--- BEGIN TASK MATERIAL ---
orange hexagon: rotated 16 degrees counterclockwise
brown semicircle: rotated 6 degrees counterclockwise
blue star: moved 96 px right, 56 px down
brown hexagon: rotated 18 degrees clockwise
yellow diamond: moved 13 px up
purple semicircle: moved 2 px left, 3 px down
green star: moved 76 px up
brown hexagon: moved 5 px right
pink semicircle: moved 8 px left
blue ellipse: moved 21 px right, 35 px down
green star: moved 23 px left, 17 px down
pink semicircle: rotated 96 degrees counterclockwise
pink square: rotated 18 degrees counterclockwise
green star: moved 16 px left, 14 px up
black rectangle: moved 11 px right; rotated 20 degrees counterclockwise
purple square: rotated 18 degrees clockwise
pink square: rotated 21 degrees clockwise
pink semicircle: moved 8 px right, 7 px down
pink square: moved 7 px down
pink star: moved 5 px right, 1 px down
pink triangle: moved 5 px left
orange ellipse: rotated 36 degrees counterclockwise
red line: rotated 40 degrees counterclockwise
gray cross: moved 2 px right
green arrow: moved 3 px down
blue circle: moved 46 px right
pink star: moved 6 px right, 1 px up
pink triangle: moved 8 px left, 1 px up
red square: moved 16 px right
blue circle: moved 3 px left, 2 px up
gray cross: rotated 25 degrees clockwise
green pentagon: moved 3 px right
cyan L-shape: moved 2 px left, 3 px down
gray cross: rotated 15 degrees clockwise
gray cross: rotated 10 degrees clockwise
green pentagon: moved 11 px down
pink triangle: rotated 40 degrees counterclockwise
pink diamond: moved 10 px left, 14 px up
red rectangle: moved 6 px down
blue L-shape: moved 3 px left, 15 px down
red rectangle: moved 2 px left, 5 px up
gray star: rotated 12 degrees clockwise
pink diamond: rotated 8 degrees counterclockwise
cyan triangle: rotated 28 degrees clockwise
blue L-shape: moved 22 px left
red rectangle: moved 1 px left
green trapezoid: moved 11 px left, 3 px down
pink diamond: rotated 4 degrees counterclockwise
--- END TASK MATERIAL ---
→ **WHAT NEEDS TO BE DONE**
Rewrite the records, swapping each "counterclockwise" for "anticlockwise" and changing nothing else.

→ **RESPONSE TO THIS TASK**
orange hexagon: rotated 16 degrees anticlockwise
brown semicircle: rotated 6 degrees anticlockwise
blue star: moved 96 px right, 56 px down
brown hexagon: rotated 18 degrees clockwise
yellow diamond: moved 13 px up
purple semicircle: moved 2 px left, 3 px down
green star: moved 76 px up
brown hexagon: moved 5 px right
pink semicircle: moved 8 px left
blue ellipse: moved 21 px right, 35 px down
green star: moved 23 px left, 17 px down
pink semicircle: rotated 96 degrees anticlockwise
pink square: rotated 18 degrees anticlockwise
green star: moved 16 px left, 14 px up
black rectangle: moved 11 px right; rotated 20 degrees anticlockwise
purple square: rotated 18 degrees clockwise
pink square: rotated 21 degrees clockwise
pink semicircle: moved 8 px right, 7 px down
pink square: moved 7 px down
pink star: moved 5 px right, 1 px down
pink triangle: moved 5 px left
orange ellipse: rotated 36 degrees anticlockwise
red line: rotated 40 degrees anticlockwise
gray cross: moved 2 px right
green arrow: moved 3 px down
blue circle: moved 46 px right
pink star: moved 6 px right, 1 px up
pink triangle: moved 8 px left, 1 px up
red square: moved 16 px right
blue circle: moved 3 px left, 2 px up
gray cross: rotated 25 degrees clockwise
green pentagon: moved 3 px right
cyan L-shape: moved 2 px left, 3 px down
gray cross: rotated 15 degrees clockwise
gray cross: rotated 10 degrees clockwise
green pentagon: moved 11 px down
pink triangle: rotated 40 degrees anticlockwise
pink diamond: moved 10 px left, 14 px up
red rectangle: moved 6 px down
blue L-shape: moved 3 px left, 15 px down
red rectangle: moved 2 px left, 5 px up
gray star: rotated 12 degrees clockwise
pink diamond: rotated 8 degrees anticlockwise
cyan triangle: rotated 28 degrees clockwise
blue L-shape: moved 22 px left
red rectangle: moved 1 px left
green trapezoid: moved 11 px left, 3 px down
pink diamond: rotated 4 degrees anticlockwise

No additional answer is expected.